Extracted information
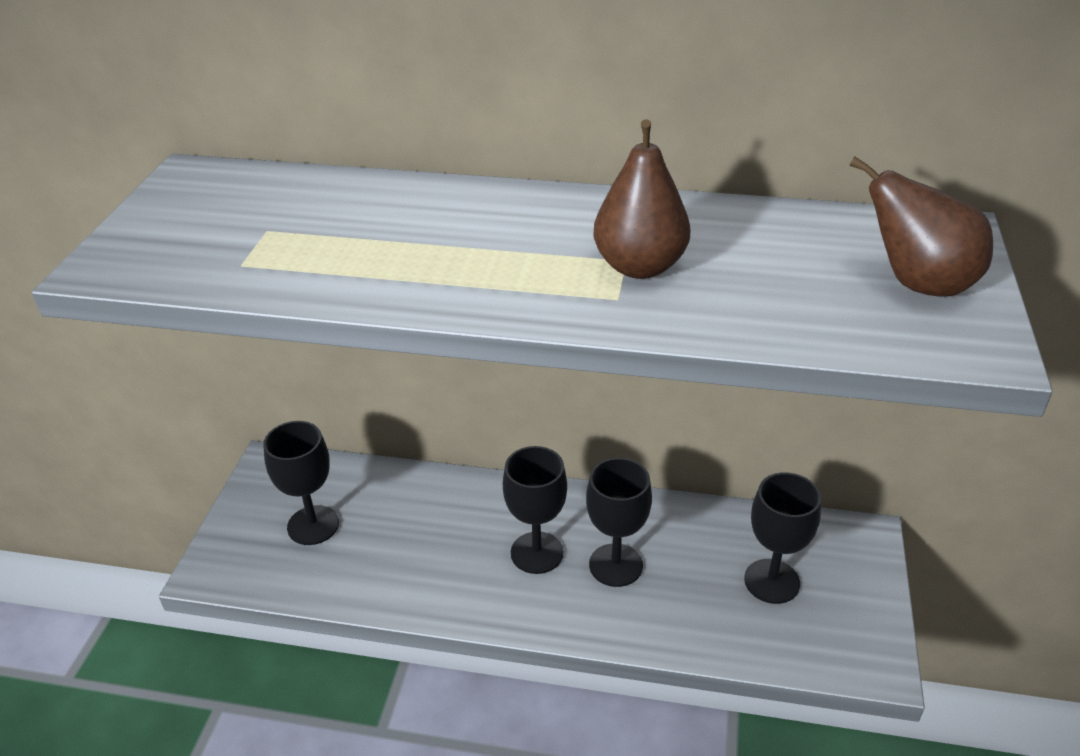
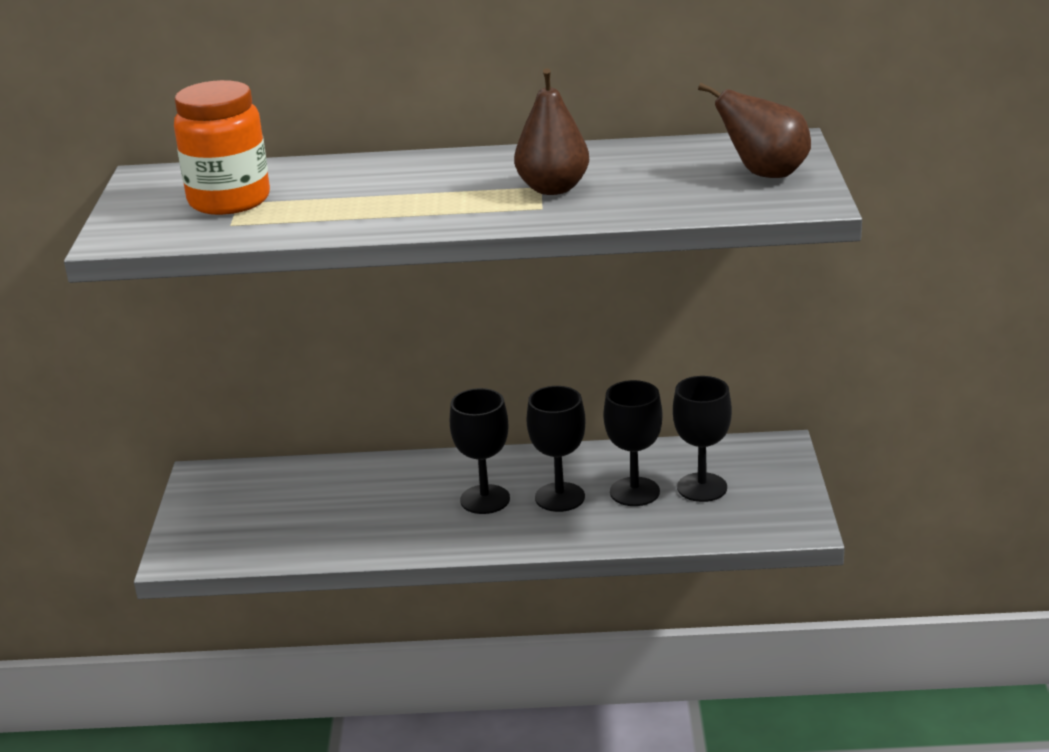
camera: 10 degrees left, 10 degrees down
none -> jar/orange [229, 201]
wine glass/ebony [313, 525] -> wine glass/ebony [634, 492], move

==

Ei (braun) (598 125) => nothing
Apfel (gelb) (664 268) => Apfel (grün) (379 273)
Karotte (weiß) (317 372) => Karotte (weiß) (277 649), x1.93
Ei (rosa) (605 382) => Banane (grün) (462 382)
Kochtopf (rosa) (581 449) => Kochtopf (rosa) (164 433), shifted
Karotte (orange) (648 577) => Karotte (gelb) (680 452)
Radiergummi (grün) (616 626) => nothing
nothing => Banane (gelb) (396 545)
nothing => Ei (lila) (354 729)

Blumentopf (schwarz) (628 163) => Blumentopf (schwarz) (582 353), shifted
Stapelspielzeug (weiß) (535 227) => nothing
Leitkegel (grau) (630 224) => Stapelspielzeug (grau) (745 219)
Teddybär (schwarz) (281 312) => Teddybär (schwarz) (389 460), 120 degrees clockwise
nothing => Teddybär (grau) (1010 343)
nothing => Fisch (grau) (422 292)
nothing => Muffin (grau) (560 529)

What to produce
In the listing above, the lines from the one containing "Radiergummi (grün) (616 626) => nothing" through the one containing "nothing => Banane (gelb) (396 545)" must be set down exactly, with no other lines.

Answer for this exercise
Radiergummi (grün) (616 626) => nothing
nothing => Banane (gelb) (396 545)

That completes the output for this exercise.